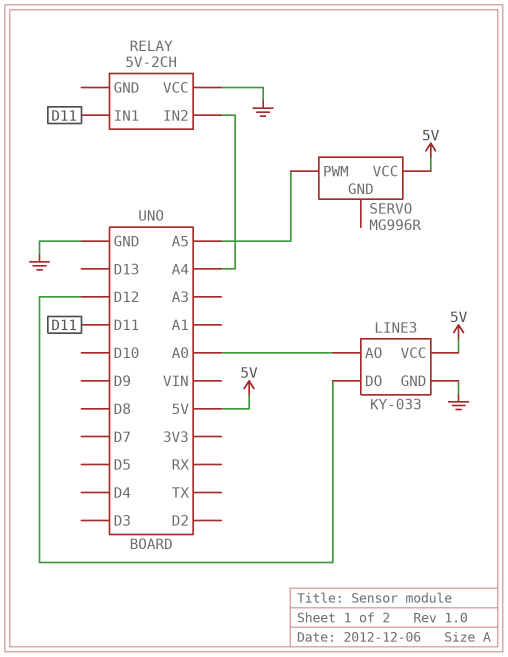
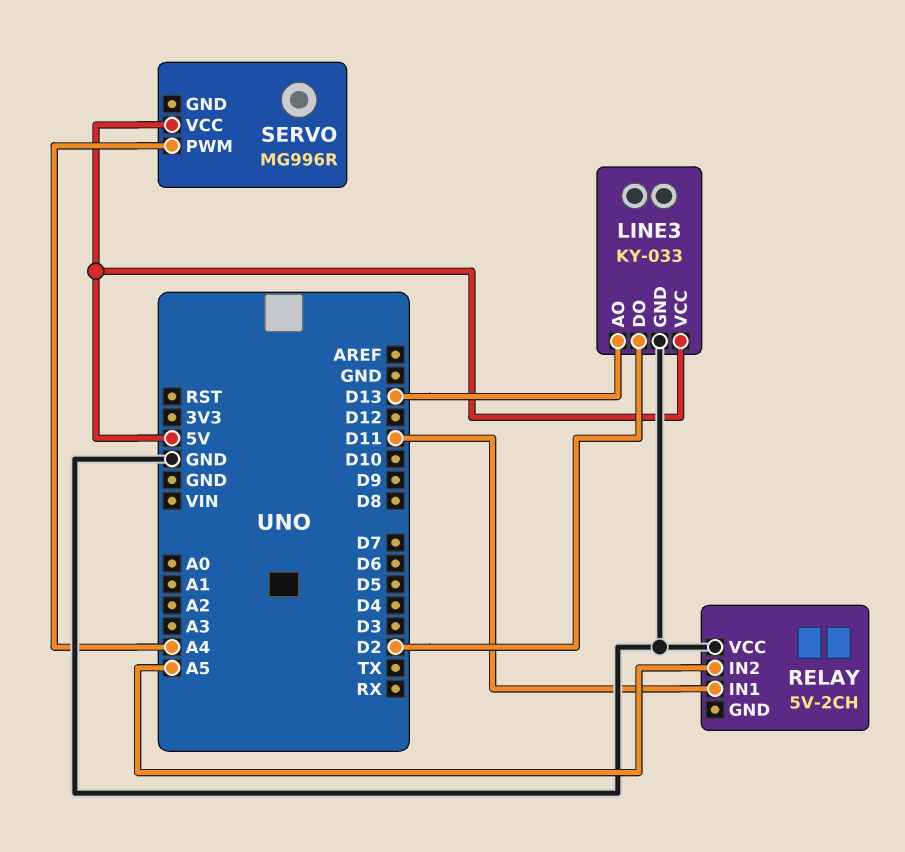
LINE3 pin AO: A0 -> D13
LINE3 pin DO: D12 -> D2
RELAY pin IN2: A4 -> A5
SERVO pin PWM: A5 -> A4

------------------------------------------------

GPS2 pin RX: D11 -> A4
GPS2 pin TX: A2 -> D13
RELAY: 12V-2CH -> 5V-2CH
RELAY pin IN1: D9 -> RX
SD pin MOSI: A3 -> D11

------------------------------------------------

● Try it
Each line of the data that has the string "RELAY" should be returned.

● Task result
RELAY pin IN2: A4 -> A5
RELAY: 12V-2CH -> 5V-2CH
RELAY pin IN1: D9 -> RX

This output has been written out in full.